**Prompt:**
Report every line below that has the string "none" in it.

[Version comparison data]
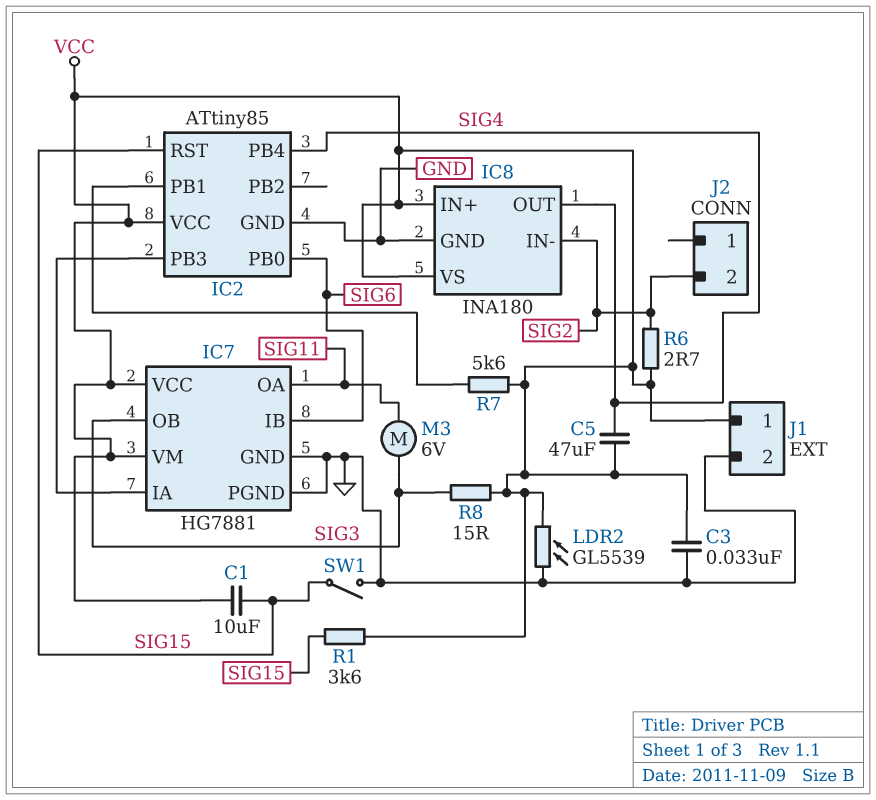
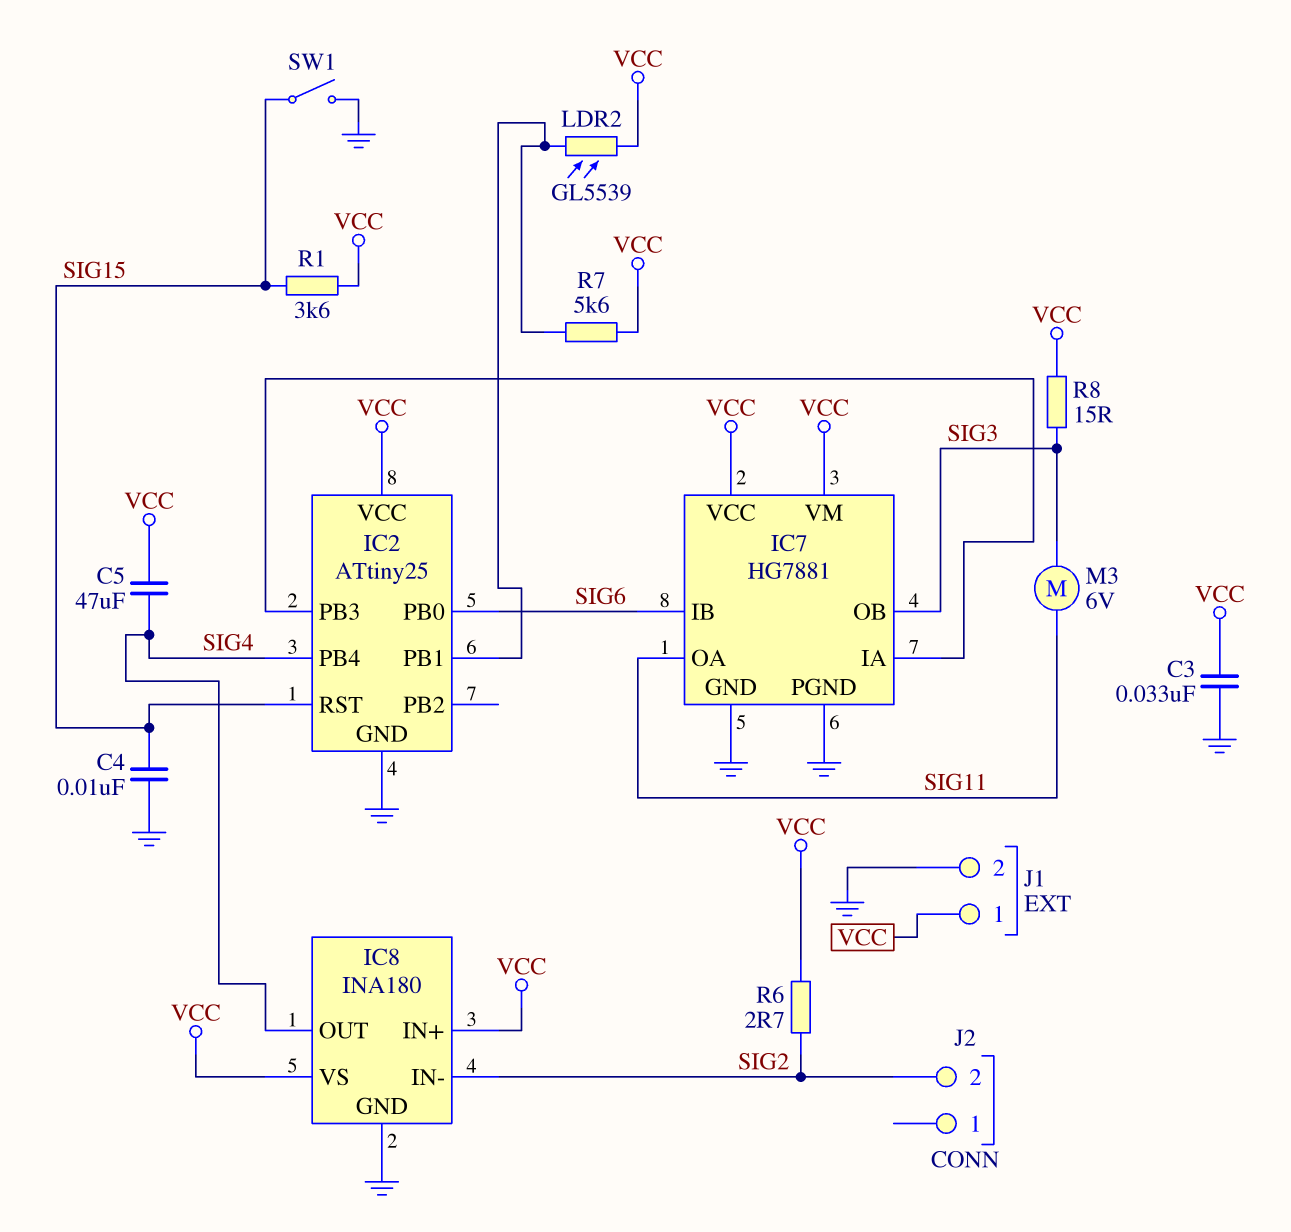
C1: 10uF (SIG15, VCC) -> none
C4: none -> 10nF (GND, SIG15)
IC2: ATtiny85 -> ATtiny25
LDR2: GL5539 (GND, VCC) -> GL5539 (IC2/PB1, VCC)

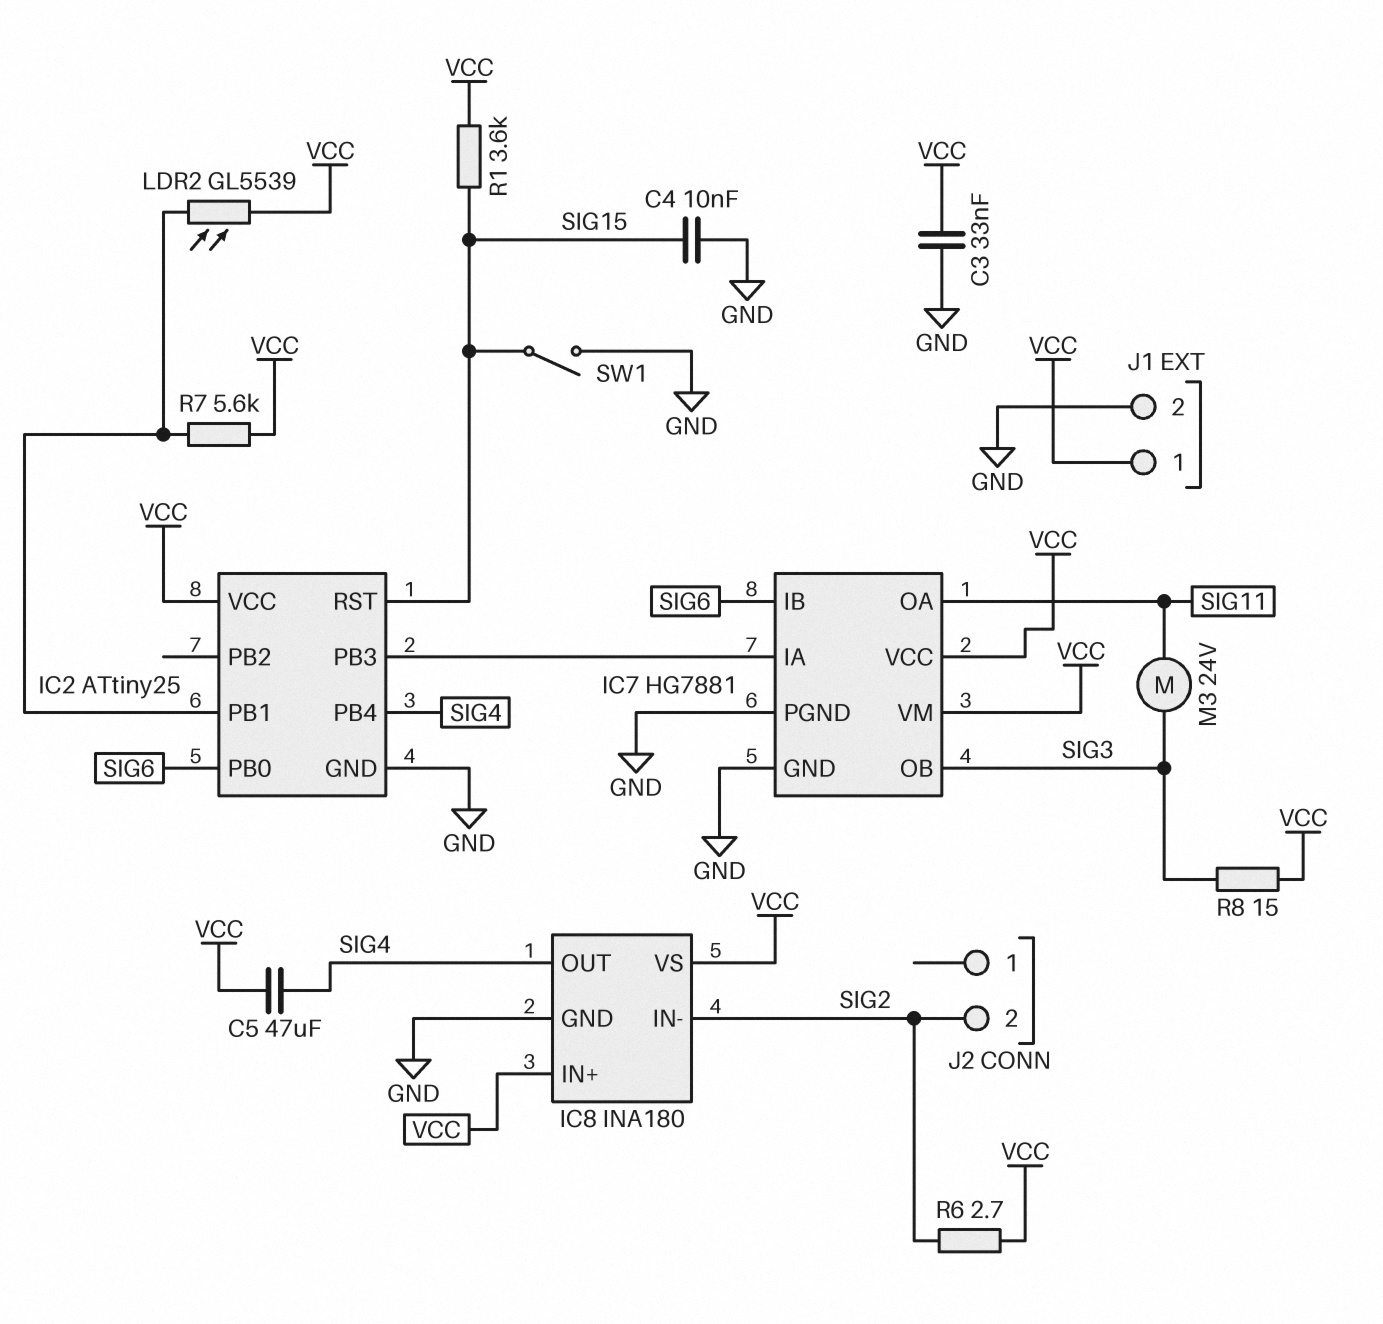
M3: motor 6V (SIG3, SIG11) -> motor 24V (SIG3, SIG11)

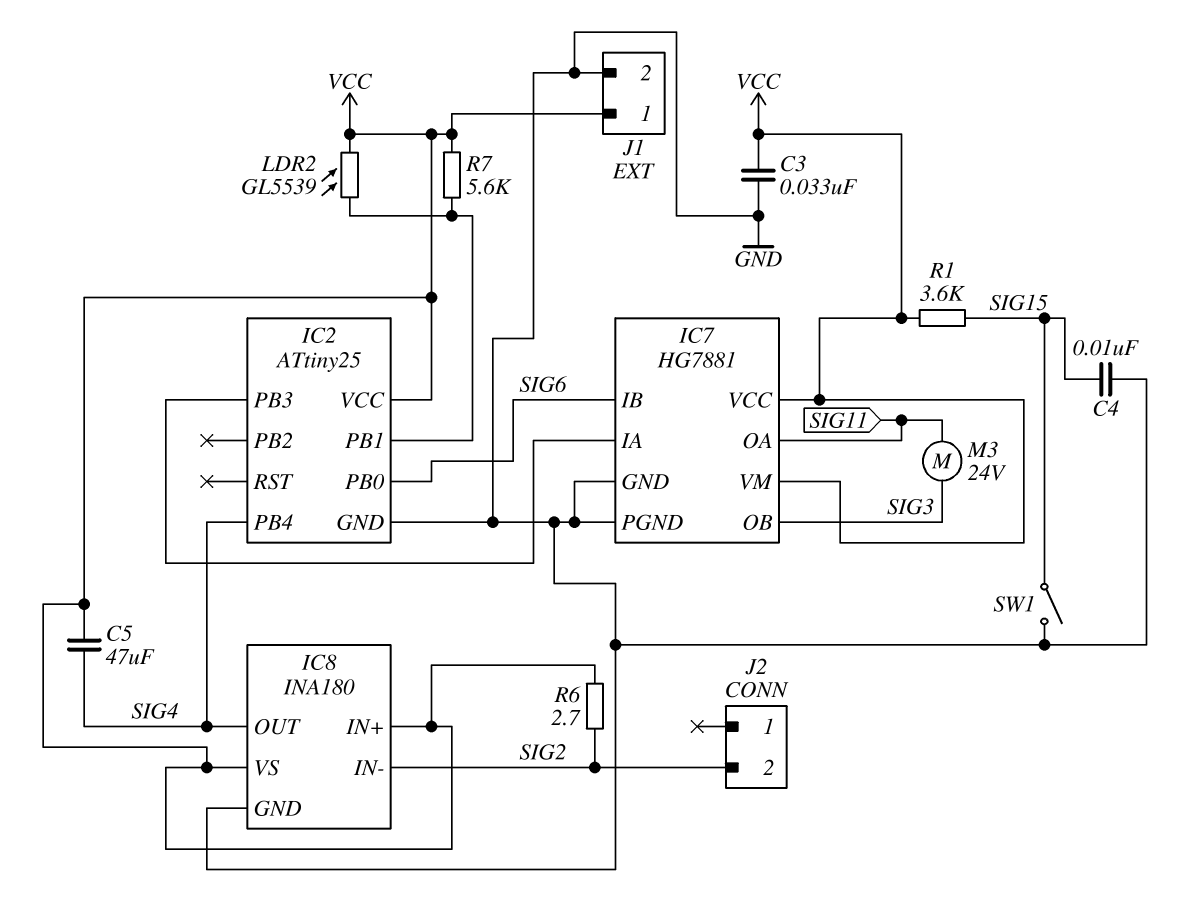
IC2 pin RST: SIG15 -> none
R8: 15 (SIG3, VCC) -> none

**Exercise answer:**
C1: 10uF (SIG15, VCC) -> none
C4: none -> 10nF (GND, SIG15)
IC2 pin RST: SIG15 -> none
R8: 15 (SIG3, VCC) -> none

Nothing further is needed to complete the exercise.